START Material provided

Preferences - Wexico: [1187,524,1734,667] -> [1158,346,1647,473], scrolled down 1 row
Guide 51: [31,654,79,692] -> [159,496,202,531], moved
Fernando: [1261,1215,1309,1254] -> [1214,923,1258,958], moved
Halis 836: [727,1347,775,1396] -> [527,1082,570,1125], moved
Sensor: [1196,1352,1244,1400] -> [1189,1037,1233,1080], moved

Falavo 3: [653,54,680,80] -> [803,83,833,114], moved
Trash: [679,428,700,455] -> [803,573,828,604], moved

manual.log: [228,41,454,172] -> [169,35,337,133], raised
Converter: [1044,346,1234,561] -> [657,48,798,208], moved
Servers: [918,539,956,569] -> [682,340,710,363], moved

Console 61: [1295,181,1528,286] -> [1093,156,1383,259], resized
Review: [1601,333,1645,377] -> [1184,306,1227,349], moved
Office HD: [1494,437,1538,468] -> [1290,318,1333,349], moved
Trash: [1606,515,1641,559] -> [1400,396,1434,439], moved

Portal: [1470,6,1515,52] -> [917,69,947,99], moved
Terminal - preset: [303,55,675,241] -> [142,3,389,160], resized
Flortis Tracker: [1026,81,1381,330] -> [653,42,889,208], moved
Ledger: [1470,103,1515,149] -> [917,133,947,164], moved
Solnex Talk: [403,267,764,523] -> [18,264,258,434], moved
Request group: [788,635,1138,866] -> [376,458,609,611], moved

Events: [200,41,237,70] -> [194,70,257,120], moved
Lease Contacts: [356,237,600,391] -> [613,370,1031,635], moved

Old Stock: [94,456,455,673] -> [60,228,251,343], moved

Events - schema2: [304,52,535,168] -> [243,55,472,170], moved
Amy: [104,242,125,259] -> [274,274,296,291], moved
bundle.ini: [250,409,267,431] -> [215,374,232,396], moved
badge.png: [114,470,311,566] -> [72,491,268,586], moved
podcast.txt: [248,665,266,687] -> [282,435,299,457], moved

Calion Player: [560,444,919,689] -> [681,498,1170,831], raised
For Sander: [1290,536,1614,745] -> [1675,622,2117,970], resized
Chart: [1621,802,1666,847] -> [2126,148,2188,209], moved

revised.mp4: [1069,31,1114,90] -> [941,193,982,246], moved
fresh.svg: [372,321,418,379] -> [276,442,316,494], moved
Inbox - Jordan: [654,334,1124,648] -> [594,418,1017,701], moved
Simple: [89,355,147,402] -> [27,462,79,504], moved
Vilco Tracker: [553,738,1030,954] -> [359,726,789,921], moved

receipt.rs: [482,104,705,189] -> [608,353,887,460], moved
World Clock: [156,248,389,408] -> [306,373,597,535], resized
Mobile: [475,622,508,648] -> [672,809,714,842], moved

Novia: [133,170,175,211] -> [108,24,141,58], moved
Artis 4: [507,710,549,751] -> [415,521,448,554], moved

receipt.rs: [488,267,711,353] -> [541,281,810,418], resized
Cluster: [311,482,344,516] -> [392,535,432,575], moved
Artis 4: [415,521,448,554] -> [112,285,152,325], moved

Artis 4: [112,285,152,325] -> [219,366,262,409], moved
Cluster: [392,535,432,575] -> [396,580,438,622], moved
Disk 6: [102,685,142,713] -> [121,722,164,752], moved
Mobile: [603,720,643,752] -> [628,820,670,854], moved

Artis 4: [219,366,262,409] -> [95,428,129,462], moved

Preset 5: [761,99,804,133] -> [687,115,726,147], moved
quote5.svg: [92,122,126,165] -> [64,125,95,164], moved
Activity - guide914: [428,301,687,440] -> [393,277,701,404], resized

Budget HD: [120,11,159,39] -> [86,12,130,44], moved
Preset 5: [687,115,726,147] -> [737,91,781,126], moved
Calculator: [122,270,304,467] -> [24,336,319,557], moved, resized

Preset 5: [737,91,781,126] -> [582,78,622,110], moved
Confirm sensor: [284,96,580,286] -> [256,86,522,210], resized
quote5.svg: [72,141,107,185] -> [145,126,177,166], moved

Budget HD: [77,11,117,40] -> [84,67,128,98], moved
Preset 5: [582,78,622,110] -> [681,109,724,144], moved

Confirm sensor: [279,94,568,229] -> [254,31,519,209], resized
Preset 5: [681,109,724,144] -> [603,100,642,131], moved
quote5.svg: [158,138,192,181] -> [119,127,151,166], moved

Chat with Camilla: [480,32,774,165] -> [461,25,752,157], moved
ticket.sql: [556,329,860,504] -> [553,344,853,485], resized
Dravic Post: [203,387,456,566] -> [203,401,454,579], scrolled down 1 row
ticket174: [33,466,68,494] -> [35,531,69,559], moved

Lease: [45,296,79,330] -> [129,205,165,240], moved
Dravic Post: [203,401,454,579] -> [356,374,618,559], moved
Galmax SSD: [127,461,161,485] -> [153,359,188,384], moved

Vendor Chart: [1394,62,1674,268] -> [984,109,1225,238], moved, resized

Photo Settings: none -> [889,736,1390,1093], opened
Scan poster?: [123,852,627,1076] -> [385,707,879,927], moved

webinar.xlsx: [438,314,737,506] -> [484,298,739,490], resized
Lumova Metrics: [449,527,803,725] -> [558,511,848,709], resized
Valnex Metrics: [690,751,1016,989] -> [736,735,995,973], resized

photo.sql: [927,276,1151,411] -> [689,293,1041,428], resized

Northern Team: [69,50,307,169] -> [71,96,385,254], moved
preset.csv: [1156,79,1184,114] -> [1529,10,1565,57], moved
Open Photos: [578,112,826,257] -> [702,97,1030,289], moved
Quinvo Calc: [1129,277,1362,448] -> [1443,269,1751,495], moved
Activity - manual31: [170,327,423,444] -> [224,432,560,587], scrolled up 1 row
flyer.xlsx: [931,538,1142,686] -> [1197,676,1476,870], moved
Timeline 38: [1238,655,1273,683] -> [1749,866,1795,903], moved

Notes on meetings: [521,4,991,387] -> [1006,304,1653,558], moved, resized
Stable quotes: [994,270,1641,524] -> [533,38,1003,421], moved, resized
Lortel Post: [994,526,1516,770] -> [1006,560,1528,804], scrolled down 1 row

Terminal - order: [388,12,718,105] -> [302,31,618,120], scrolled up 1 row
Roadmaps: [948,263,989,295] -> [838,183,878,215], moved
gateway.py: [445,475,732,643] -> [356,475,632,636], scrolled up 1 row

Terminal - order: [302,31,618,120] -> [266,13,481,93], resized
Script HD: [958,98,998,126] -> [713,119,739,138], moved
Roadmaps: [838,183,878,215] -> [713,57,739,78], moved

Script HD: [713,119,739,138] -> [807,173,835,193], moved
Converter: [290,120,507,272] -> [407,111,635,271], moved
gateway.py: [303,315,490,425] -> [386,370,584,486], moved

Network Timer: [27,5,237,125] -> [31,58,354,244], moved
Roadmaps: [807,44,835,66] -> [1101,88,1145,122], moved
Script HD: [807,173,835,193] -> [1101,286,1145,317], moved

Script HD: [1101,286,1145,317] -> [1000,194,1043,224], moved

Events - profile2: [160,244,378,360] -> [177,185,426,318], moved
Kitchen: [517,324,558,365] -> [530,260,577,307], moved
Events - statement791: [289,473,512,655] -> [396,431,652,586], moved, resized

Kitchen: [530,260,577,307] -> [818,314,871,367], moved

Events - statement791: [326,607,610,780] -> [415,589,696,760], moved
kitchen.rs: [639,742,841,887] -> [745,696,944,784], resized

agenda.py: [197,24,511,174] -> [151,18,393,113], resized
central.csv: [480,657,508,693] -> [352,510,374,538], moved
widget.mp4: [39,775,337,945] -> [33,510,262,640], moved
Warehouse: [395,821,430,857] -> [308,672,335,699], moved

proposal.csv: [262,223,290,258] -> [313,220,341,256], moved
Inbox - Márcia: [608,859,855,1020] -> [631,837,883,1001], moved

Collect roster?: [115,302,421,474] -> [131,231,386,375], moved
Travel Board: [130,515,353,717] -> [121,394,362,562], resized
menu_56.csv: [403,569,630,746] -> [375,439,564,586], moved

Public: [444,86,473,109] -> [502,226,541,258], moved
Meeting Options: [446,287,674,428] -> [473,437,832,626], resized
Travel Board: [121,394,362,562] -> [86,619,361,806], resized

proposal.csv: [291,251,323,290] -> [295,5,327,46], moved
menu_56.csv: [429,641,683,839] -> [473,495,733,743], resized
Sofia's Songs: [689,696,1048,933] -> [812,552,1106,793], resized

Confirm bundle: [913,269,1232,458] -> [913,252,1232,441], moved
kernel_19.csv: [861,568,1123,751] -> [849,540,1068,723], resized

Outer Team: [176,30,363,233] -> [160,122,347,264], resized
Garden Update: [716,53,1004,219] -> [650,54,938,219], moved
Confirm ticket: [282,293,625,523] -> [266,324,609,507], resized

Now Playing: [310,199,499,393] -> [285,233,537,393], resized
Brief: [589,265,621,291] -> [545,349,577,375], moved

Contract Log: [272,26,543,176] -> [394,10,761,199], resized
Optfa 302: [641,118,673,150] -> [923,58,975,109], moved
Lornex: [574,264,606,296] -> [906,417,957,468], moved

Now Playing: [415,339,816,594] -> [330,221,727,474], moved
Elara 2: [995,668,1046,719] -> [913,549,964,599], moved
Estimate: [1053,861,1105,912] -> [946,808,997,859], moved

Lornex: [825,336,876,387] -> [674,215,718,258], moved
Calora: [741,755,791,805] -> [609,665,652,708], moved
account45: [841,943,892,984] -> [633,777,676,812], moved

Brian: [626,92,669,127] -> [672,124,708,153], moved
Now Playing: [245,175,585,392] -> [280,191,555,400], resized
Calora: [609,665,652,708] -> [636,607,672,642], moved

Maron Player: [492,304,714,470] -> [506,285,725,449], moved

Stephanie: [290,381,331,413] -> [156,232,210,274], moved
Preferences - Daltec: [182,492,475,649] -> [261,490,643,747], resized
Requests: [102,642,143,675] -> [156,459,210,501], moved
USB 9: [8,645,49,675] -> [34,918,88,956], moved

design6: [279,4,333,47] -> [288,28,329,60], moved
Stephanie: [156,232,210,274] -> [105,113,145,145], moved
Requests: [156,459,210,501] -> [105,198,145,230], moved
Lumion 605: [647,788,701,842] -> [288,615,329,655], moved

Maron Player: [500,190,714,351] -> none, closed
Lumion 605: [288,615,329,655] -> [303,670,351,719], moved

END Material provided

In the listing above, find the line containing "Timeline 38: [1238,655,1273,683]" and the line containing "Lortel Post: [994,526,1516,770]", then quote both, plus every line between them, exactly as written.

Timeline 38: [1238,655,1273,683] -> [1749,866,1795,903], moved

Notes on meetings: [521,4,991,387] -> [1006,304,1653,558], moved, resized
Stable quotes: [994,270,1641,524] -> [533,38,1003,421], moved, resized
Lortel Post: [994,526,1516,770] -> [1006,560,1528,804], scrolled down 1 row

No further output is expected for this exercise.